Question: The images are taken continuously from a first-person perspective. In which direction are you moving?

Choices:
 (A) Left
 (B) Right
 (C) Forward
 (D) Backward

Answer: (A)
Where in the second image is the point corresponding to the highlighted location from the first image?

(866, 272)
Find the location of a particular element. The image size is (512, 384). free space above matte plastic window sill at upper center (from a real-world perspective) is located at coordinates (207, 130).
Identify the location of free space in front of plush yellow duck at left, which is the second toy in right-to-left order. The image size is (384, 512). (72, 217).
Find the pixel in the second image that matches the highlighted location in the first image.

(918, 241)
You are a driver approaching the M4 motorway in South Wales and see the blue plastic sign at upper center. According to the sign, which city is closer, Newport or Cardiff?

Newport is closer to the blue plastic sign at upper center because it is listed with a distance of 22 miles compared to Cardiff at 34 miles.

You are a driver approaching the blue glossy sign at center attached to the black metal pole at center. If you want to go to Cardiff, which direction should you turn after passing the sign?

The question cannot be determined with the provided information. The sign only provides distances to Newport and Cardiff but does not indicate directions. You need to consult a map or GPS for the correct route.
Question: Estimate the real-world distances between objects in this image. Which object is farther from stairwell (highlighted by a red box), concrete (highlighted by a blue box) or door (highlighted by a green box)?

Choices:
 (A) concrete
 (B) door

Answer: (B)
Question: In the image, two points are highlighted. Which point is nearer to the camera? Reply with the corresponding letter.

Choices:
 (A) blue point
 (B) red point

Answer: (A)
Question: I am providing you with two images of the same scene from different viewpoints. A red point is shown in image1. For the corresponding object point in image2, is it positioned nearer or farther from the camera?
-------------------------
EXERCISE DETAILS: Convert the listing above into a Markdown table with two columns, Index and Entry. Number each nonblank line in sequence and leave out all blank lines.

OUTPUT OF THE EXERCISE:
| Index | Entry |
|---|---|
| 1 | Question: The images are taken continuously from a first-person perspective. In which direction are you moving? |
| 2 | Choices: |
| 3 |  (A) Left |
| 4 |  (B) Right |
| 5 |  (C) Forward |
| 6 |  (D) Backward |
| 7 | Answer: (A) |
| 8 | Where in the second image is the point corresponding to the highlighted location from the first image? |
| 9 | (866, 272) |
| 10 | Find the location of a particular element. The image size is (512, 384). free space above matte plastic window sill at upper center (from a real-world perspective) is located at coordinates (207, 130). |
| 11 | Identify the location of free space in front of plush yellow duck at left, which is the second toy in right-to-left order. The image size is (384, 512). (72, 217). |
| 12 | Find the pixel in the second image that matches the highlighted location in the first image. |
| 13 | (918, 241) |
| 14 | You are a driver approaching the M4 motorway in South Wales and see the blue plastic sign at upper center. According to the sign, which city is closer, Newport or Cardiff? |
| 15 | Newport is closer to the blue plastic sign at upper center because it is listed with a distance of 22 miles compared to Cardiff at 34 miles. |
| 16 | You are a driver approaching the blue glossy sign at center attached to the black metal pole at center. If you want to go to Cardiff, which direction should you turn after passing the sign? |
| 17 | The question cannot be determined with the provided information. The sign only provides distances to Newport and Cardiff but does not indicate directions. You need to consult a map or GPS for the correct route. |
| 18 | Question: Estimate the real-world distances between objects in this image. Which object is farther from stairwell (highlighted by a red box), concrete (highlighted by a blue box) or door (highlighted by a green box)? |
| 19 | Choices: |
| 20 |  (A) concrete |
| 21 |  (B) door |
| 22 | Answer: (B) |
| 23 | Question: In the image, two points are highlighted. Which point is nearer to the camera? Reply with the corresponding letter. |
| 24 | Choices: |
| 25 |  (A) blue point |
| 26 |  (B) red point |
| 27 | Answer: (A) |
| 28 | Question: I am providing you with two images of the same scene from different viewpoints. A red point is shown in image1. For the corresponding object point in image2, is it positioned nearer or farther from the camera? |